▶ **Extracted material**:
┌────────
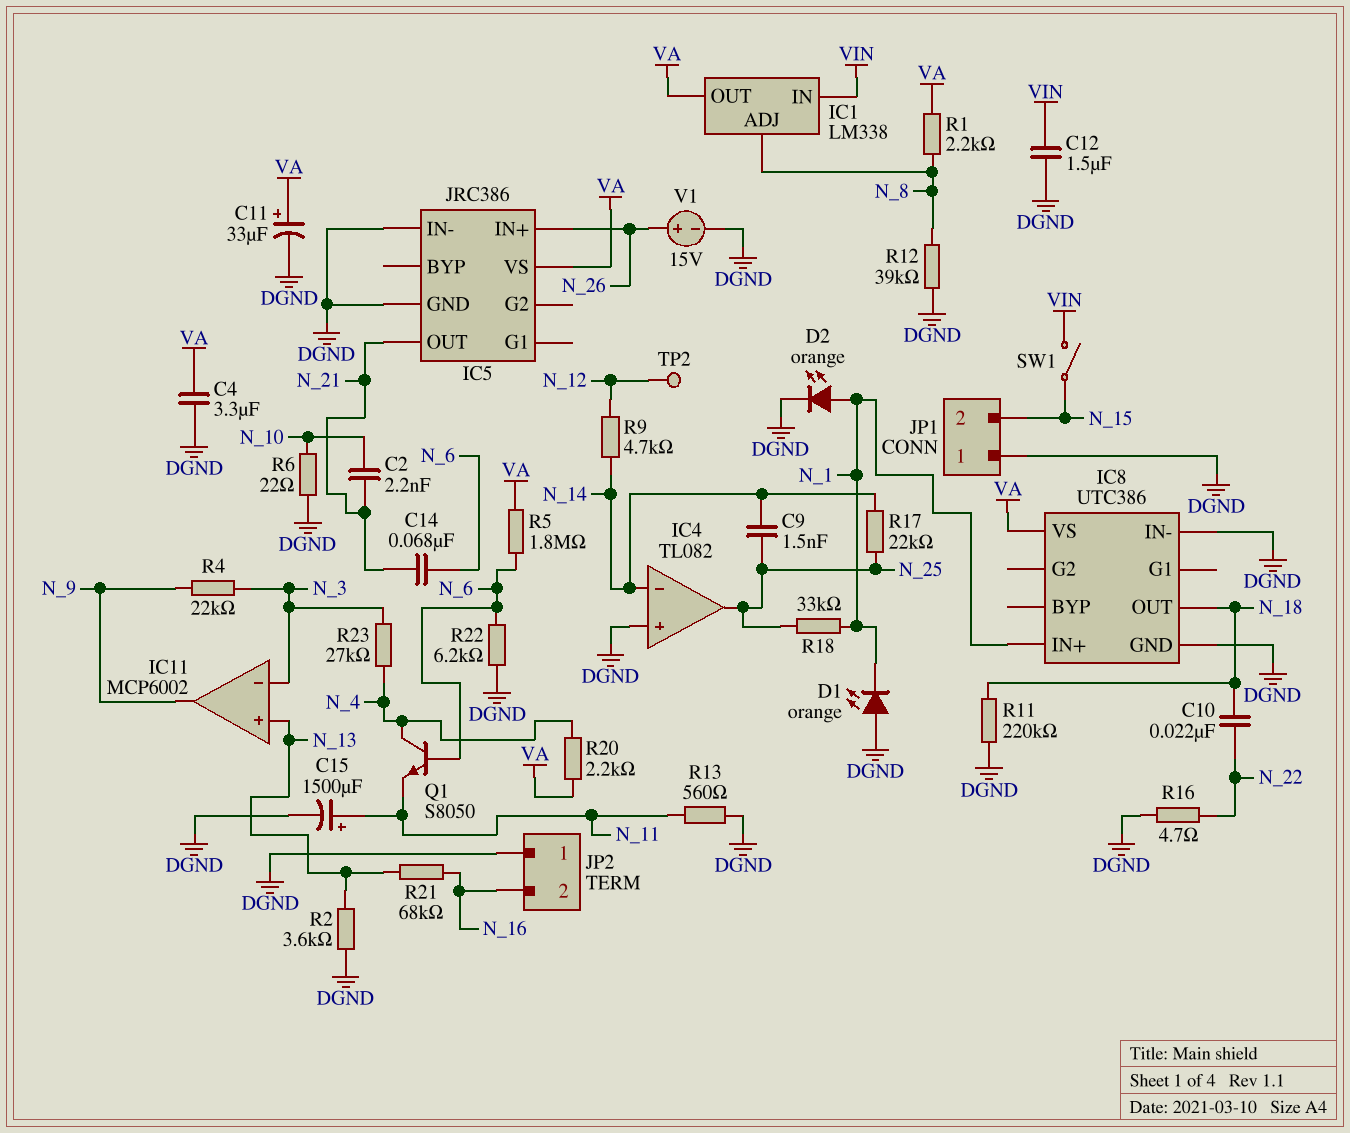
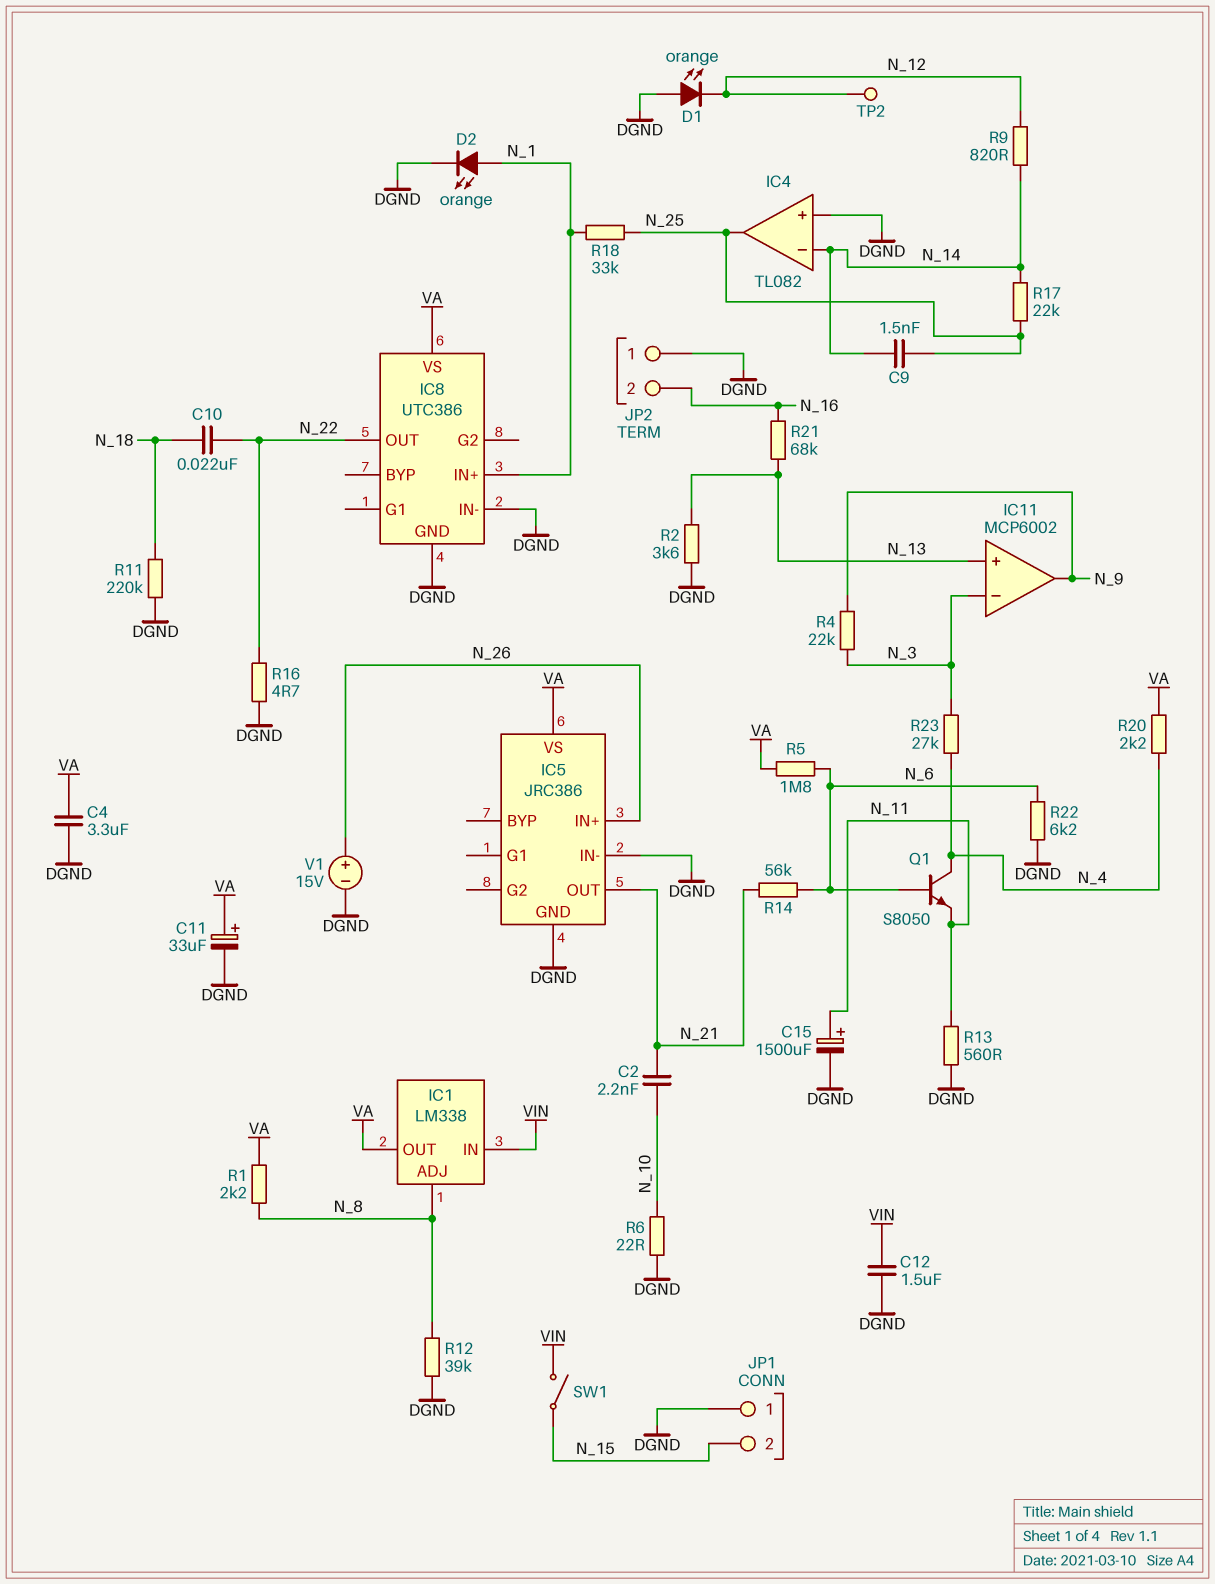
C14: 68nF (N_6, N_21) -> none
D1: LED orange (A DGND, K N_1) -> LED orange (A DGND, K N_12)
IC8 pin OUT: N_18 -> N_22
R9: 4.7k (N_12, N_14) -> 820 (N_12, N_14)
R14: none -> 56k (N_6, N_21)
└────────
▶ **Requirement**:
Copy the records exactly. Skip the images.

▶ **Reply to the exercise**:
C14: 68nF (N_6, N_21) -> none
D1: LED orange (A DGND, K N_1) -> LED orange (A DGND, K N_12)
IC8 pin OUT: N_18 -> N_22
R9: 4.7k (N_12, N_14) -> 820 (N_12, N_14)
R14: none -> 56k (N_6, N_21)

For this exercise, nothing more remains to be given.